• [TRY IT]
Omit all pictures and give the records below again exactly as written.

*** DATA PROVIDED ***

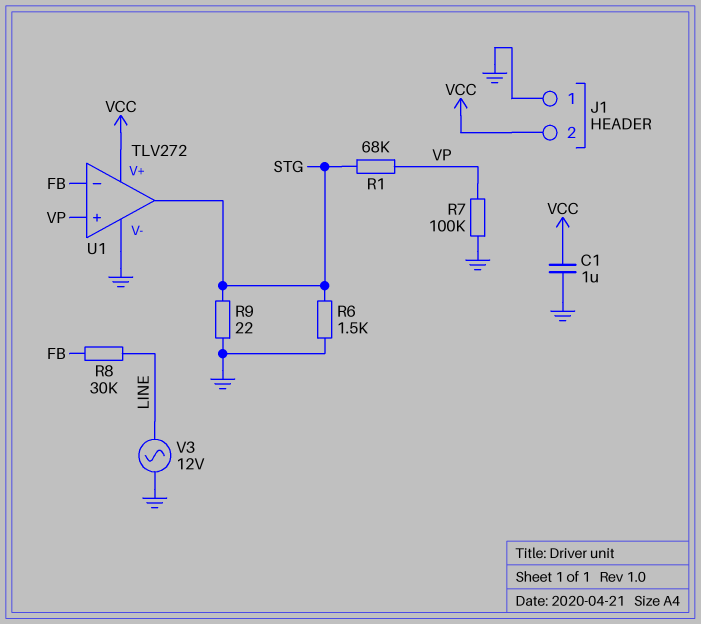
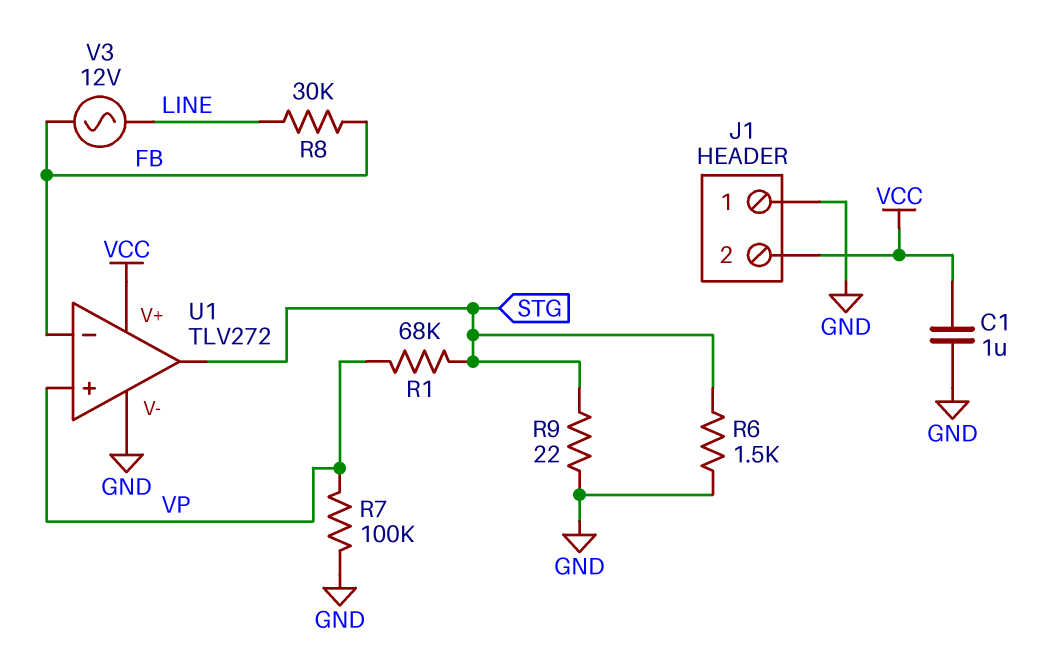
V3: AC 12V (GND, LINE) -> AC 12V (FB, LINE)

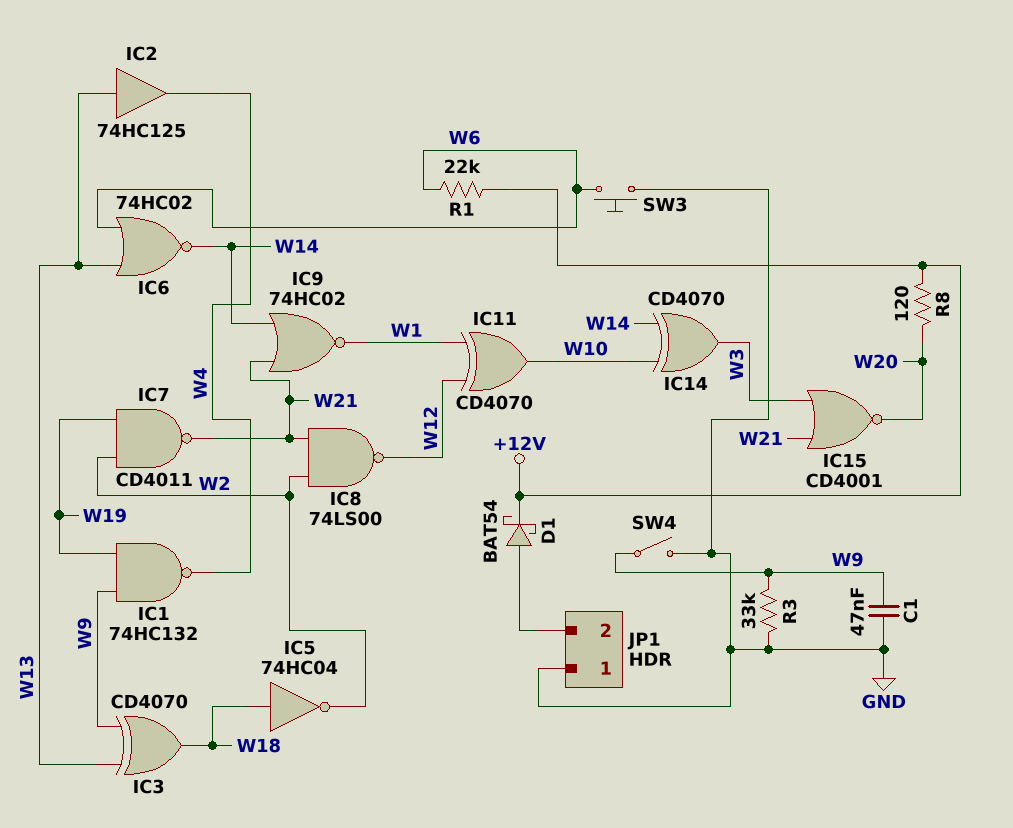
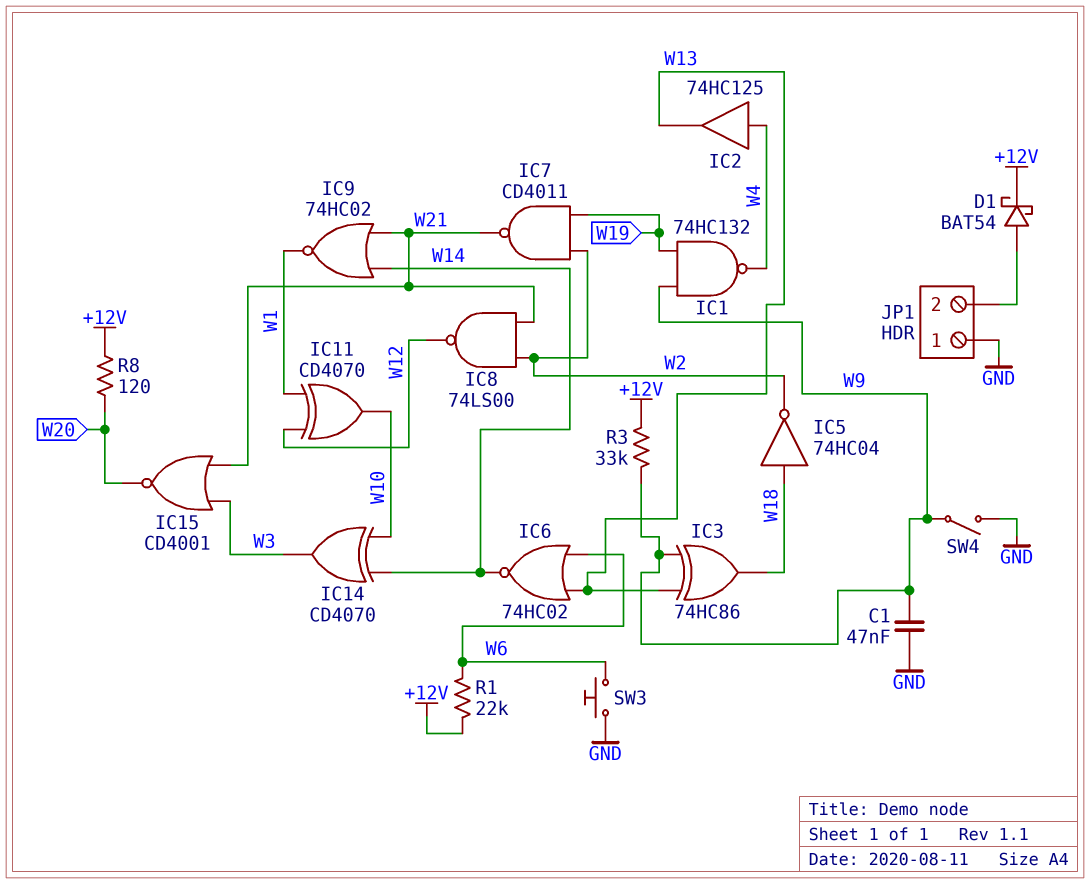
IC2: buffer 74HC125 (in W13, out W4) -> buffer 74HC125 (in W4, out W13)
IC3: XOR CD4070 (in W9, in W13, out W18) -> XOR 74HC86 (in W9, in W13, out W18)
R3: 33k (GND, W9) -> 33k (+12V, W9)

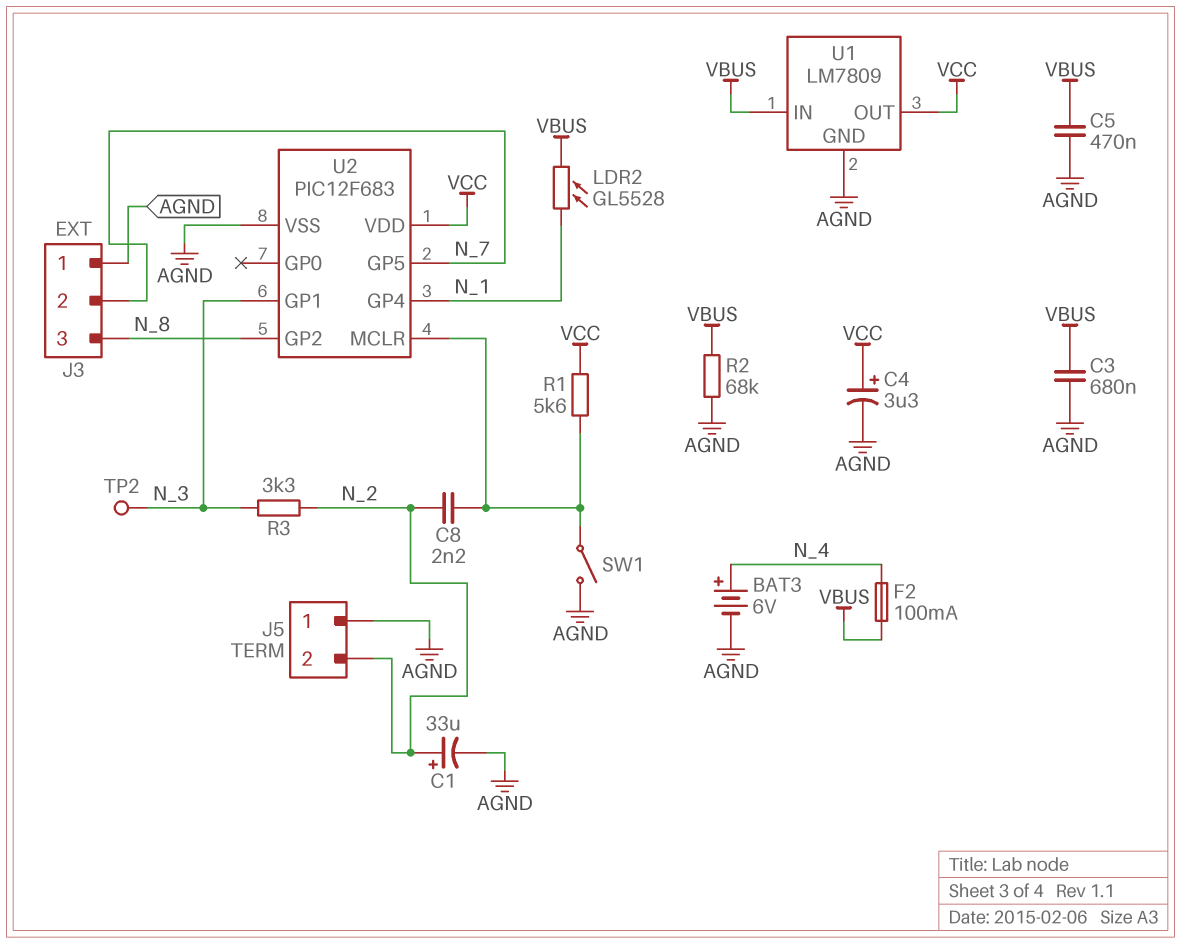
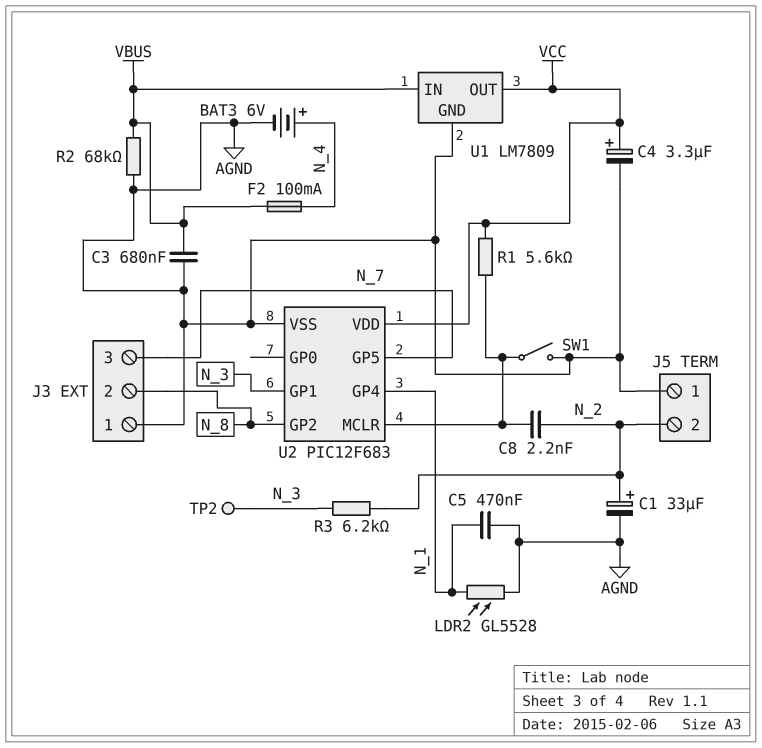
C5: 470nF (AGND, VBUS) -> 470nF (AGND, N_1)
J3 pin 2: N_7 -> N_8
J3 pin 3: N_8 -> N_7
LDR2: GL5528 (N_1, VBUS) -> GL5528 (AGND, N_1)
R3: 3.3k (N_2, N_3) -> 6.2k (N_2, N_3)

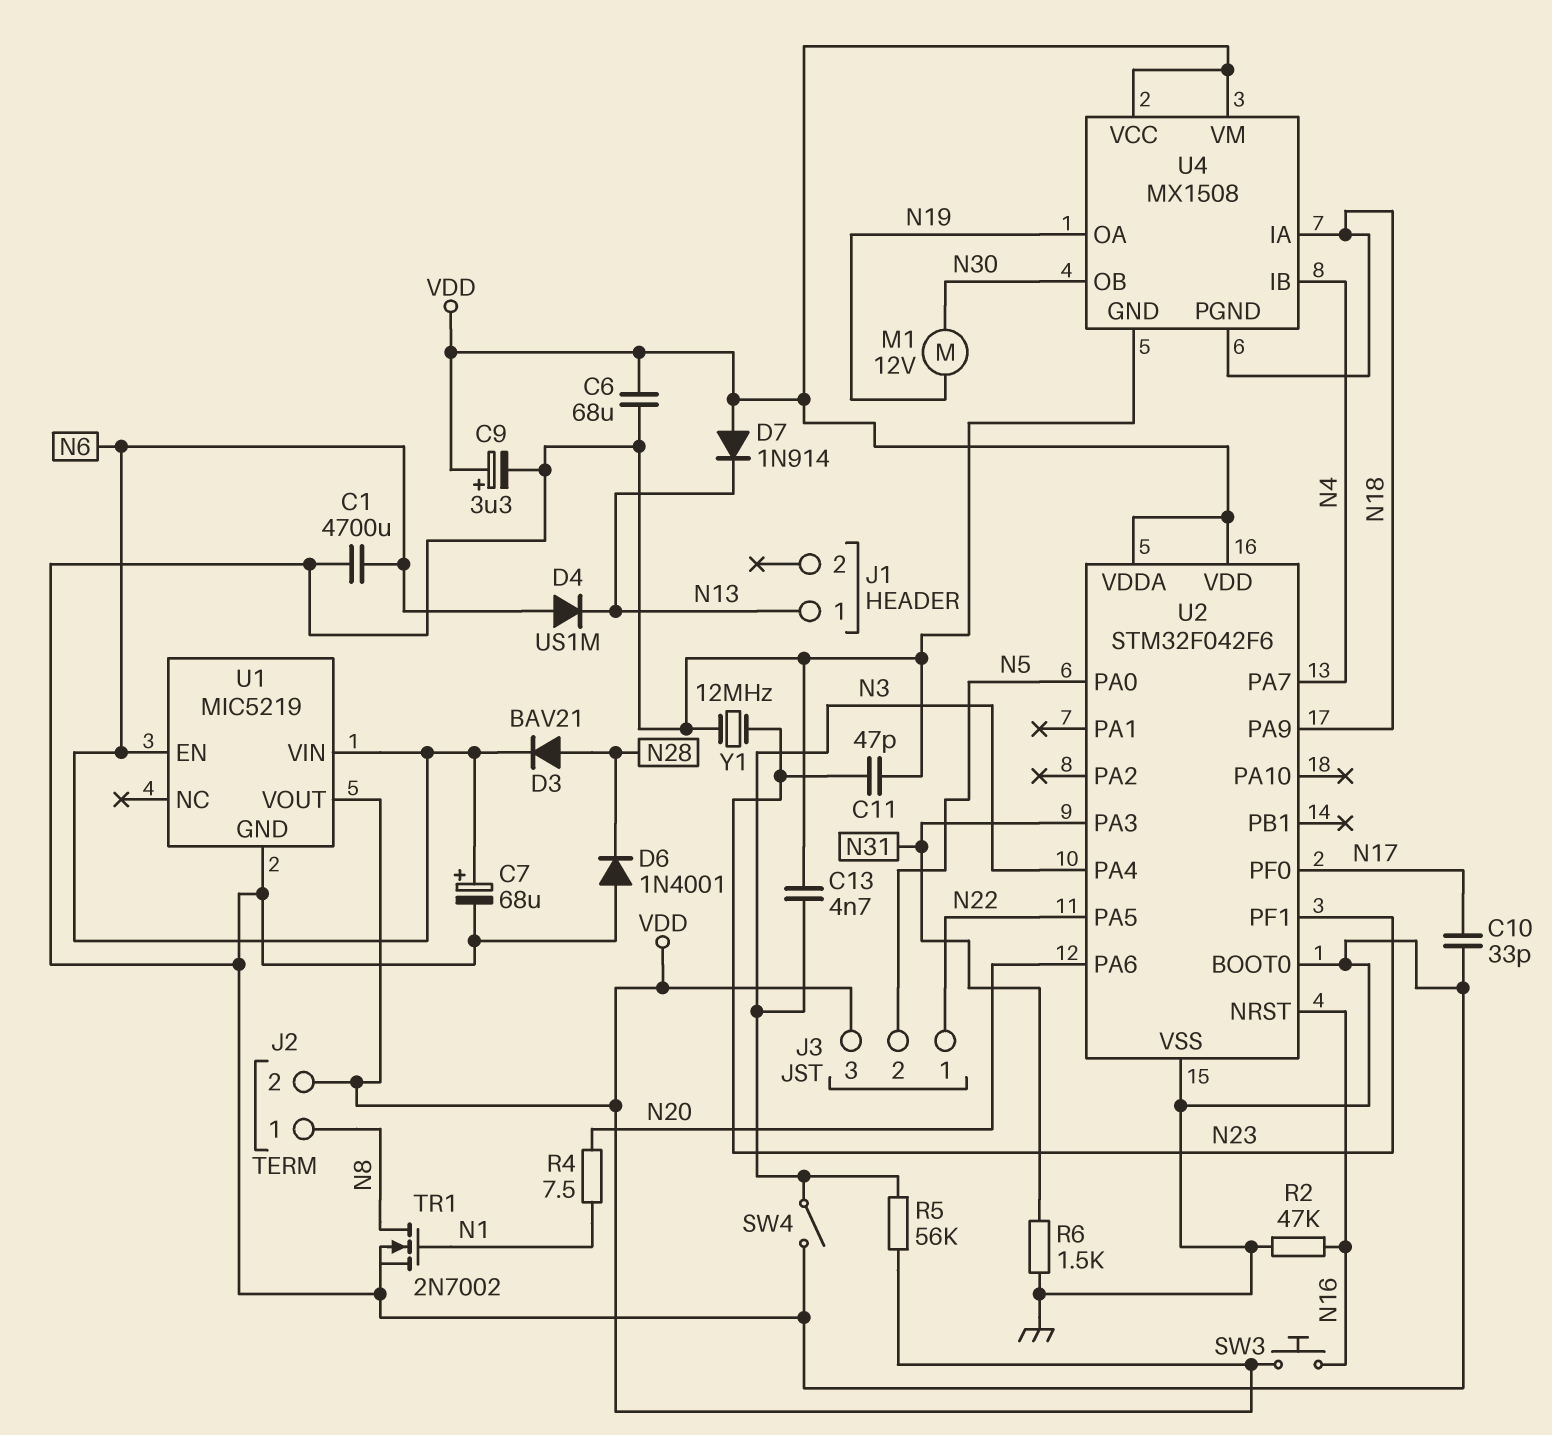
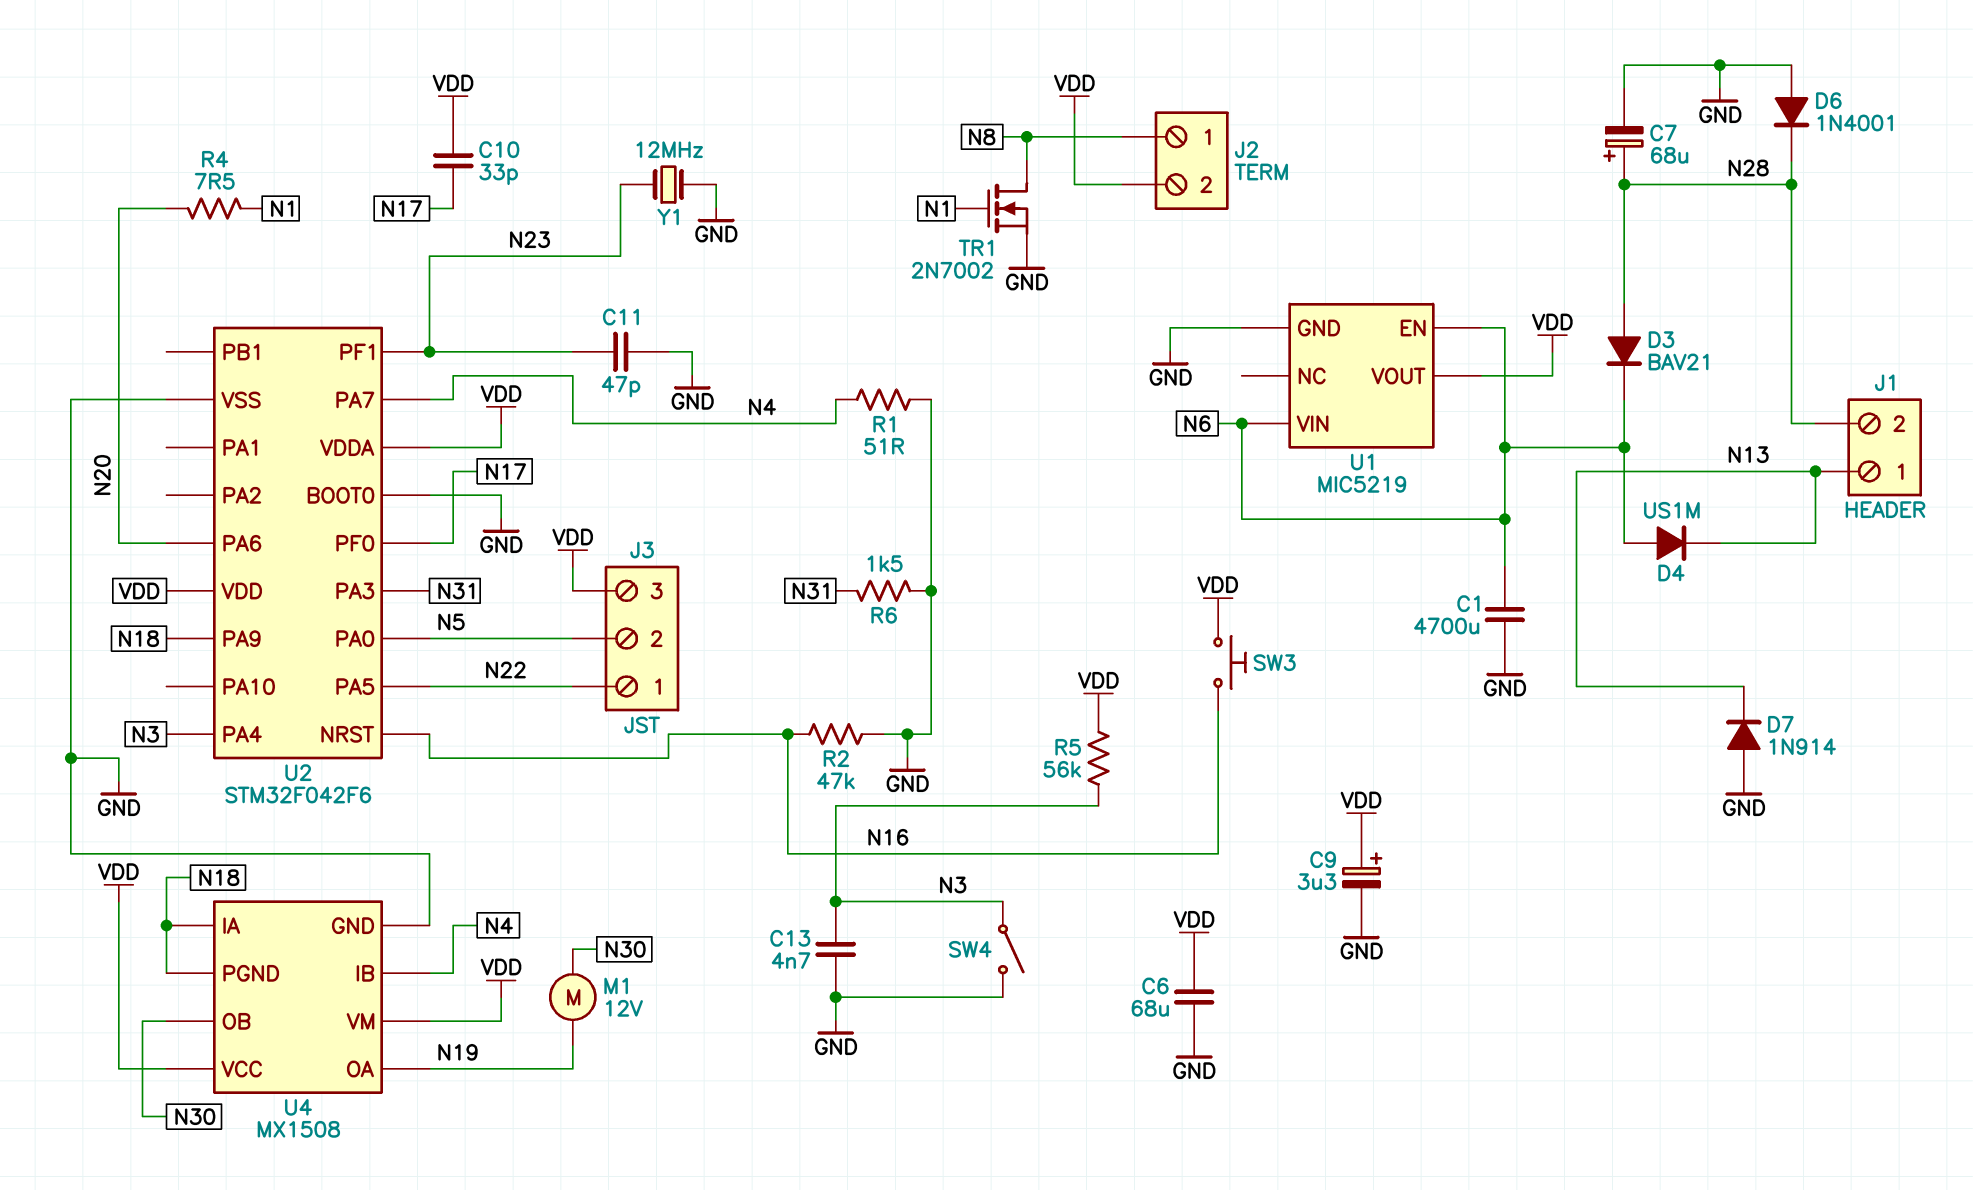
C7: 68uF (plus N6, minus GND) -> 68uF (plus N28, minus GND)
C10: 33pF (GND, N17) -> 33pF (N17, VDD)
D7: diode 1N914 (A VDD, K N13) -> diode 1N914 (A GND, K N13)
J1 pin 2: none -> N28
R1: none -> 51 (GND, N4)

*** End of DATA PROVIDED ***

• [RESPONSE]
V3: AC 12V (GND, LINE) -> AC 12V (FB, LINE)

IC2: buffer 74HC125 (in W13, out W4) -> buffer 74HC125 (in W4, out W13)
IC3: XOR CD4070 (in W9, in W13, out W18) -> XOR 74HC86 (in W9, in W13, out W18)
R3: 33k (GND, W9) -> 33k (+12V, W9)

C5: 470nF (AGND, VBUS) -> 470nF (AGND, N_1)
J3 pin 2: N_7 -> N_8
J3 pin 3: N_8 -> N_7
LDR2: GL5528 (N_1, VBUS) -> GL5528 (AGND, N_1)
R3: 3.3k (N_2, N_3) -> 6.2k (N_2, N_3)

C7: 68uF (plus N6, minus GND) -> 68uF (plus N28, minus GND)
C10: 33pF (GND, N17) -> 33pF (N17, VDD)
D7: diode 1N914 (A VDD, K N13) -> diode 1N914 (A GND, K N13)
J1 pin 2: none -> N28
R1: none -> 51 (GND, N4)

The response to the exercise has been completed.